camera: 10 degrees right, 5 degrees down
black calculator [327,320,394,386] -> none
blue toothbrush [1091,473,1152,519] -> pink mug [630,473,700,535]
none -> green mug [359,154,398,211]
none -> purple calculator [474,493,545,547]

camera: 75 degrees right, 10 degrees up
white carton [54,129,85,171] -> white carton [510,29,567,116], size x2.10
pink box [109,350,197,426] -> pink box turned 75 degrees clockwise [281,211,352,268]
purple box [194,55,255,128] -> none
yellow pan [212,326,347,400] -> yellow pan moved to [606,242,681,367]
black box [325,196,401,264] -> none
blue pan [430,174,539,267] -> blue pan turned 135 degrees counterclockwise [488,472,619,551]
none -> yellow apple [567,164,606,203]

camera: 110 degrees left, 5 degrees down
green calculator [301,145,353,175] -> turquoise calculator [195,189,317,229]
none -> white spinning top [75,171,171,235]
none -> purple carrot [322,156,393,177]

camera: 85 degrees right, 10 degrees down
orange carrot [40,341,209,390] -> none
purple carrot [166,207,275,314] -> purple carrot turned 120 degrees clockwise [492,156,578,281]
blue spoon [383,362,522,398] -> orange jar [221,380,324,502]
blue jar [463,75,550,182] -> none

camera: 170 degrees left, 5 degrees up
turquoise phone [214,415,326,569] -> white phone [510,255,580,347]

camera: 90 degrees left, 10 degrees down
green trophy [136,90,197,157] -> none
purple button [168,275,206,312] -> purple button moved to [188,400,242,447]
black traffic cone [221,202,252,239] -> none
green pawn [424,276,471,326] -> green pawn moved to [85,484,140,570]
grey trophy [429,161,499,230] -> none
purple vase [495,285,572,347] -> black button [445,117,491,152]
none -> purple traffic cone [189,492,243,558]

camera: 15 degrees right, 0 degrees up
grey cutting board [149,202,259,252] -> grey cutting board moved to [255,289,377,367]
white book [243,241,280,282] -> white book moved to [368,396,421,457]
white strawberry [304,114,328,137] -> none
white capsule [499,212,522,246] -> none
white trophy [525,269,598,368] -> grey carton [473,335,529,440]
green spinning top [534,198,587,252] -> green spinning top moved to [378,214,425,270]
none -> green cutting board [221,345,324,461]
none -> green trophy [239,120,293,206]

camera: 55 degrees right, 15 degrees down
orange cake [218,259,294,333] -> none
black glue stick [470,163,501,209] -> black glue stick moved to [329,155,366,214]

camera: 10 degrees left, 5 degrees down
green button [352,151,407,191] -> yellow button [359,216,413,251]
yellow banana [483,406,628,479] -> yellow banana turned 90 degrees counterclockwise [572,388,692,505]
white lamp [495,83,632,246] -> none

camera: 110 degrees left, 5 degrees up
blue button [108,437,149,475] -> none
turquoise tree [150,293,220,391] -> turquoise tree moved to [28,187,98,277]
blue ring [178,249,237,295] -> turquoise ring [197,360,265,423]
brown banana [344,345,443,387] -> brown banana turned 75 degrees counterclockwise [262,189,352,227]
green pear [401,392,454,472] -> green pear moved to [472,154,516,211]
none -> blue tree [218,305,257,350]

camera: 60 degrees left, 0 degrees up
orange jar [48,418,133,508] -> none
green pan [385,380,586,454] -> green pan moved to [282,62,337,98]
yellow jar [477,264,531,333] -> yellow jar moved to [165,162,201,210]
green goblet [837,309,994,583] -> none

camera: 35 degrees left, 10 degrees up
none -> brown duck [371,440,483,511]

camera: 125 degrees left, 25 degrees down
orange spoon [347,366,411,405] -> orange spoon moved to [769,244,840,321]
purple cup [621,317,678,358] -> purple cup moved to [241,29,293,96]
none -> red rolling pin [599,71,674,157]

____________

In the records, find every line that has the string "turned" and copy it.

Response area:
pink box [109,350,197,426] -> pink box turned 75 degrees clockwise [281,211,352,268]
blue pan [430,174,539,267] -> blue pan turned 135 degrees counterclockwise [488,472,619,551]
purple carrot [166,207,275,314] -> purple carrot turned 120 degrees clockwise [492,156,578,281]
yellow banana [483,406,628,479] -> yellow banana turned 90 degrees counterclockwise [572,388,692,505]
brown banana [344,345,443,387] -> brown banana turned 75 degrees counterclockwise [262,189,352,227]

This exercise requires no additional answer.